BRIEF =
Copy every line of the data that contains the string "cyan".

Frame-by-frame shape edits =
#####

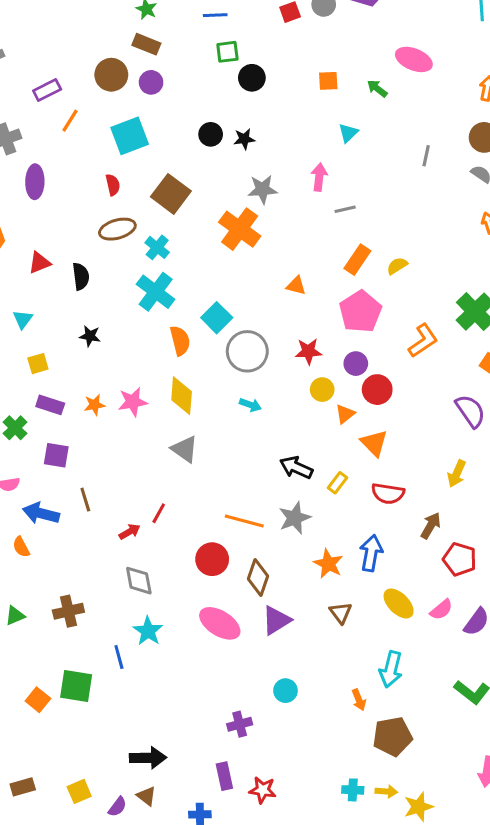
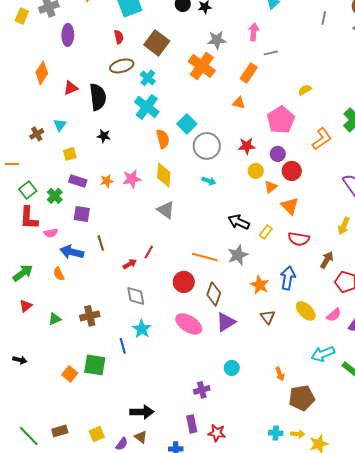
orange rectangle: (357, 260) -> (249, 73), moved
black semicircle: (81, 276) -> (98, 97), size x1.5
cyan arrow: (391, 669) -> (323, 354), moved, turned 55

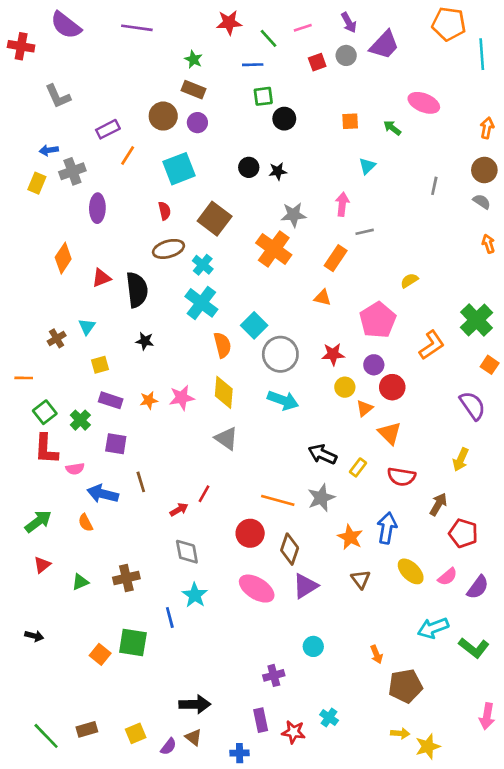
cyan arrow: (209, 181) -> (283, 400), size x1.6
cyan cross: (276, 433) -> (329, 718), moved, turned 32

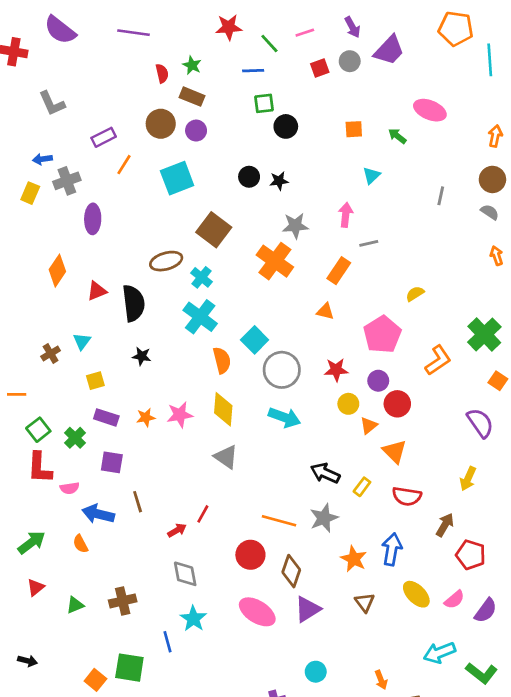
red semicircle: (165, 211) -> (162, 73), moved

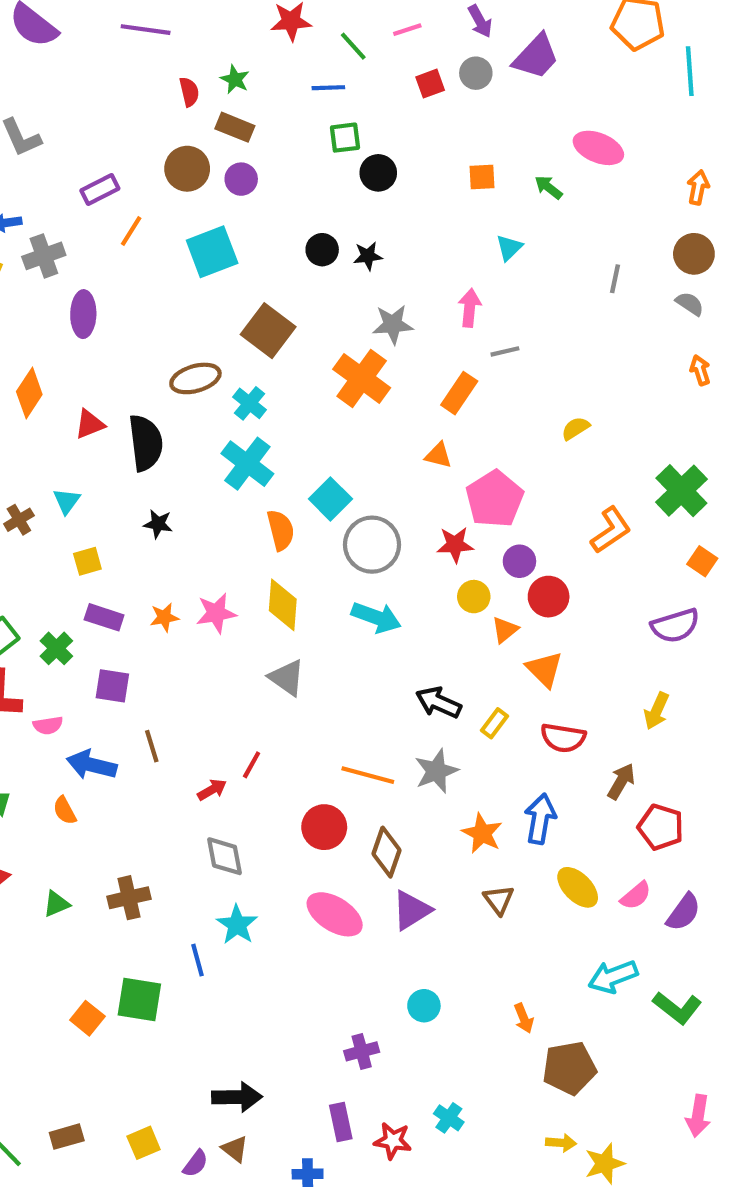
pink pentagon: (382, 334) -> (495, 499), moved
purple semicircle: (480, 423) -> (675, 626), turned 108

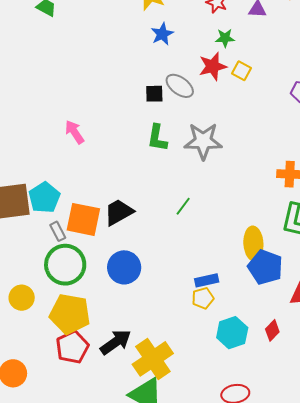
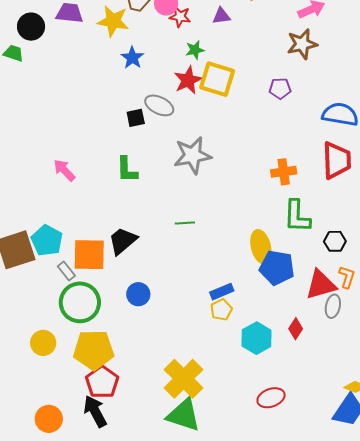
yellow square: (242, 71) -> (217, 79), size x1.8
green L-shape: (157, 138) -> (127, 170), moved
green line: (183, 206) -> (185, 223), turned 60
blue circle: (124, 267) -> (138, 294), size x0.7
black arrow: (116, 342) -> (95, 411), moved, turned -72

#####

RESULT =
cyan arrow: (391, 669) -> (323, 354), moved, turned 55
cyan arrow: (209, 181) -> (283, 400), size x1.6
cyan cross: (276, 433) -> (329, 718), moved, turned 32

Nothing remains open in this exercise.